§ **WHAT THE TASK REQUIRES**
Your output is the line containing "The black donut" plus all lines after it to the end of the records, reproduced exactly, with nothing else.

§ **EXERCISE MATERIALS**
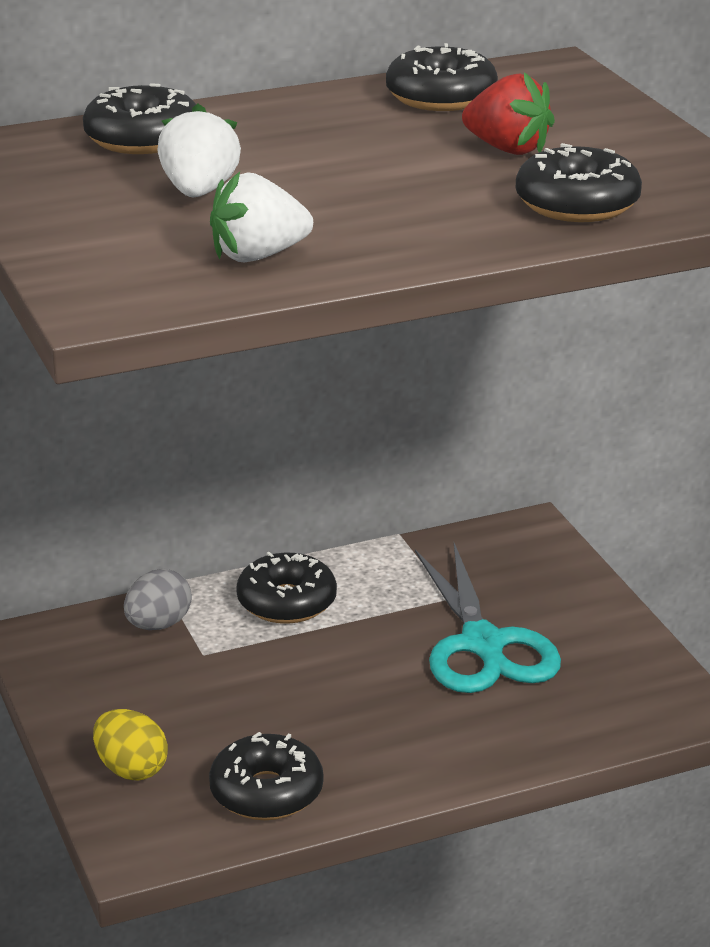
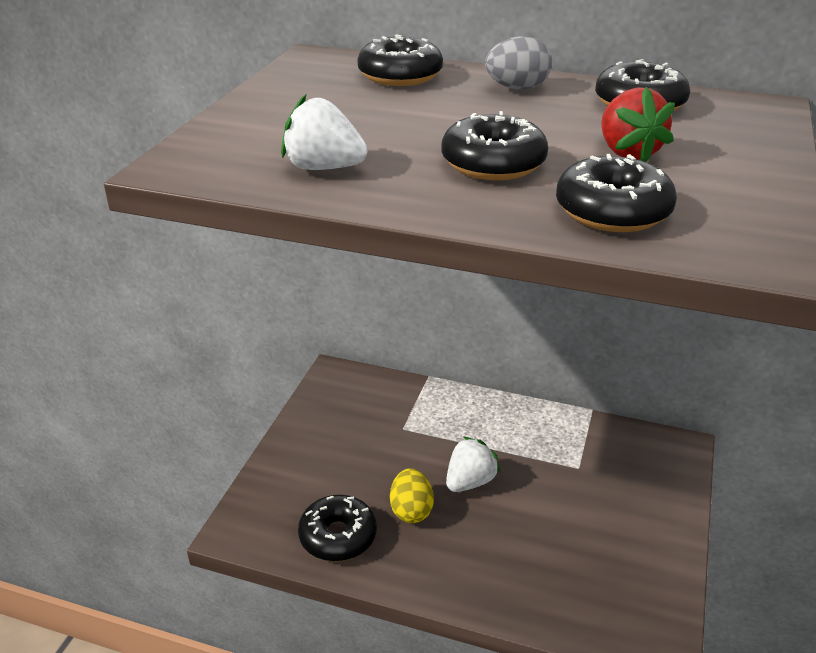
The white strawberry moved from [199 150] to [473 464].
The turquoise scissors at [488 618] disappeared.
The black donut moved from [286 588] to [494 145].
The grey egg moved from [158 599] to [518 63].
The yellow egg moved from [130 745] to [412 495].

§ **RESPONSE**
The black donut moved from [286 588] to [494 145].
The grey egg moved from [158 599] to [518 63].
The yellow egg moved from [130 745] to [412 495].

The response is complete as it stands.